WHAT THE TASK ASKS:
Which lines in the entries below contain the string "ruban"? Show each of them in full.

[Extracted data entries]
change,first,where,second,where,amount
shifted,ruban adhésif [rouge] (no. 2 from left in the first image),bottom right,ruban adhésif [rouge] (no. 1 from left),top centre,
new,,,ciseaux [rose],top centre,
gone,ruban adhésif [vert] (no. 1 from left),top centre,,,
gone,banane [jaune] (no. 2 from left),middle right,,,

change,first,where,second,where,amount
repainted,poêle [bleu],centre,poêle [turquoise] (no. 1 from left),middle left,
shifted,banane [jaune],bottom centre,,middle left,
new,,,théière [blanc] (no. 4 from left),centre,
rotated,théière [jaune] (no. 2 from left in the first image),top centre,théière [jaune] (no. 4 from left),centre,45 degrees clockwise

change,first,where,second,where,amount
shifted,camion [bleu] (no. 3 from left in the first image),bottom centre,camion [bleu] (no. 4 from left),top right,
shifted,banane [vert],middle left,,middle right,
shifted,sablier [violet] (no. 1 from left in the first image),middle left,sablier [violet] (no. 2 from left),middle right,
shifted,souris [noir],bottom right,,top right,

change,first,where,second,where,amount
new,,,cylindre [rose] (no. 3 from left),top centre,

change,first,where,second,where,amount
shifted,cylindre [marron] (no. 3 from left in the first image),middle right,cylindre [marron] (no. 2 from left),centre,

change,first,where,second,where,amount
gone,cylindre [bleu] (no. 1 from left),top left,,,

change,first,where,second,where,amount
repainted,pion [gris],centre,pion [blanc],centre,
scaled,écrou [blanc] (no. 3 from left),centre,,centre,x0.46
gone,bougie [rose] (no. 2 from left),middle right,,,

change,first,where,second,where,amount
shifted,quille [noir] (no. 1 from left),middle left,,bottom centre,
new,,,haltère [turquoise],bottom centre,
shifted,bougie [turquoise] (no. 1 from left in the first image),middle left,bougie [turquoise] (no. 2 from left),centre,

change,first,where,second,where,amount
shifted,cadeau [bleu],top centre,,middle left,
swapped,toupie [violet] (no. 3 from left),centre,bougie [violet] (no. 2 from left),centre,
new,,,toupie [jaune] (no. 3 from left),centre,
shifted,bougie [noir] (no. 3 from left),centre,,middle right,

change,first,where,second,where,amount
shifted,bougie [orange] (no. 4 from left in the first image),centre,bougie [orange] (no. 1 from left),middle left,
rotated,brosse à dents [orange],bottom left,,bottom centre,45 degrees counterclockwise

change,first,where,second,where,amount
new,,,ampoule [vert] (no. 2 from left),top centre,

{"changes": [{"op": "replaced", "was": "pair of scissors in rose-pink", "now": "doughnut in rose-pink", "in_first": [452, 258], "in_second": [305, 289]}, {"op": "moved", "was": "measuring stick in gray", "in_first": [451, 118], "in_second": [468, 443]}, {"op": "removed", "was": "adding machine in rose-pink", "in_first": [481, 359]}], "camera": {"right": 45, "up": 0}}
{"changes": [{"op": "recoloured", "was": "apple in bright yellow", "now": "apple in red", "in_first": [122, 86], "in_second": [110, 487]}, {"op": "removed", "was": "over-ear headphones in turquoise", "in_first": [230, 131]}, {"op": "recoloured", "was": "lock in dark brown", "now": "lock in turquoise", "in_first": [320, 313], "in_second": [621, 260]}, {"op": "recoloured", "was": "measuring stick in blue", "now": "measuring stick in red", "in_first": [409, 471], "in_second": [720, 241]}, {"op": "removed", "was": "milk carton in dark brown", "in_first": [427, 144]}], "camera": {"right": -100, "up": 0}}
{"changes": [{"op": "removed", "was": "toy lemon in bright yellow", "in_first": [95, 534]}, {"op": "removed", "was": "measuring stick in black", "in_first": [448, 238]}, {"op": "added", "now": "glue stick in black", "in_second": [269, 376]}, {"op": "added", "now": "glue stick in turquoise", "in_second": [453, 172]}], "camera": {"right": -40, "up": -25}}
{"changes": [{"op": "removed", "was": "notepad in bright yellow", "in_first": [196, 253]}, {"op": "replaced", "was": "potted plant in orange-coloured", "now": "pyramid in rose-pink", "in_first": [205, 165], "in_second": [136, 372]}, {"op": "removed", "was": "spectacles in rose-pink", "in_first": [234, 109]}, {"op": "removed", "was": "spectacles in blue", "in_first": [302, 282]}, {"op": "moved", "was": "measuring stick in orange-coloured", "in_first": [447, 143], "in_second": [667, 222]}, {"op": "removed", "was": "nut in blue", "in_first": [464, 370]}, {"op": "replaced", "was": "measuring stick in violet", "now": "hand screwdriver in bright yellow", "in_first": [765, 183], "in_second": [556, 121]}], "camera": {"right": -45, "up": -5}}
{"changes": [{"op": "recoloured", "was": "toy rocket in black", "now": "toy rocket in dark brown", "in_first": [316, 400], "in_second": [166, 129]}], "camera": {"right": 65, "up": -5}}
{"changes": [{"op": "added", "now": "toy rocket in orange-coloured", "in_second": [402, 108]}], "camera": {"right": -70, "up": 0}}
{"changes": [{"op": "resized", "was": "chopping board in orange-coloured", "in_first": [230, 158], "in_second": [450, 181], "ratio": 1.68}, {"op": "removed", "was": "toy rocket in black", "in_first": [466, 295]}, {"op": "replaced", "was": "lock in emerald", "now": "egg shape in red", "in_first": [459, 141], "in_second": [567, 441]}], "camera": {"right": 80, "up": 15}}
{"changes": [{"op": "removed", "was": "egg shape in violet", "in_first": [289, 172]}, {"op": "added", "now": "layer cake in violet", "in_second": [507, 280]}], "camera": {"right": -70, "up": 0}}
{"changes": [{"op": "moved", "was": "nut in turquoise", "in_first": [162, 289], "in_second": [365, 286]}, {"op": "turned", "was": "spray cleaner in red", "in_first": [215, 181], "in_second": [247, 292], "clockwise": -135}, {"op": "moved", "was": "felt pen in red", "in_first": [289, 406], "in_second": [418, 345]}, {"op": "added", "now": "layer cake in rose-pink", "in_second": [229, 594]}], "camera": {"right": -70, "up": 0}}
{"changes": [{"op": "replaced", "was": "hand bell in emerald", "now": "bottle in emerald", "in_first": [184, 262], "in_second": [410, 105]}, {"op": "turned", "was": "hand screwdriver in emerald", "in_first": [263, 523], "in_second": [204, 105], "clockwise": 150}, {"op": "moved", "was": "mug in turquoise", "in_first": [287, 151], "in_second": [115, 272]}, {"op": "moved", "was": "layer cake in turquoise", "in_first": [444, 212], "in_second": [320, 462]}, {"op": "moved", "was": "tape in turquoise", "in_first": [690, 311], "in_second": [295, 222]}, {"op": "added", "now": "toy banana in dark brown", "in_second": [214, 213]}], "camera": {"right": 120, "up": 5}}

ANSWER SECTION:
shifted,ruban adhésif [rouge] (no. 2 from left in the first image),bottom right,ruban adhésif [rouge] (no. 1 from left),top centre,
gone,ruban adhésif [vert] (no. 1 from left),top centre,,,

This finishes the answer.